Job —
Please pull out every line of the material below that contains the string "green", treating uppercase and lowercase as different.

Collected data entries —
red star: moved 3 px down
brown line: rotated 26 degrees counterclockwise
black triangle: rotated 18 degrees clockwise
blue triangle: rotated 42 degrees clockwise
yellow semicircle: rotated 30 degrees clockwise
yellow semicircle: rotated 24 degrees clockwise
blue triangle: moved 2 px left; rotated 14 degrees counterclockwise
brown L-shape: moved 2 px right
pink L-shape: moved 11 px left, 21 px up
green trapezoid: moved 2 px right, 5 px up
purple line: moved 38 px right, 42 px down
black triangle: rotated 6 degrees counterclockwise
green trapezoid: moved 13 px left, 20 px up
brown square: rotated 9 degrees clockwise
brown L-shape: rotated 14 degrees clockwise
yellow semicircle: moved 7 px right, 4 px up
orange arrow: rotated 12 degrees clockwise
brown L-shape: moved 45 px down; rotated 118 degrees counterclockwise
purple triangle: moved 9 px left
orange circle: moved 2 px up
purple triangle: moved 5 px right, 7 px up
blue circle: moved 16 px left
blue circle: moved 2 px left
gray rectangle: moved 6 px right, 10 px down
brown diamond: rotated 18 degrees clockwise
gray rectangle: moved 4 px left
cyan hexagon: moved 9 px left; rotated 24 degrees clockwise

Finished exercise —
green trapezoid: moved 2 px right, 5 px up
green trapezoid: moved 13 px left, 20 px up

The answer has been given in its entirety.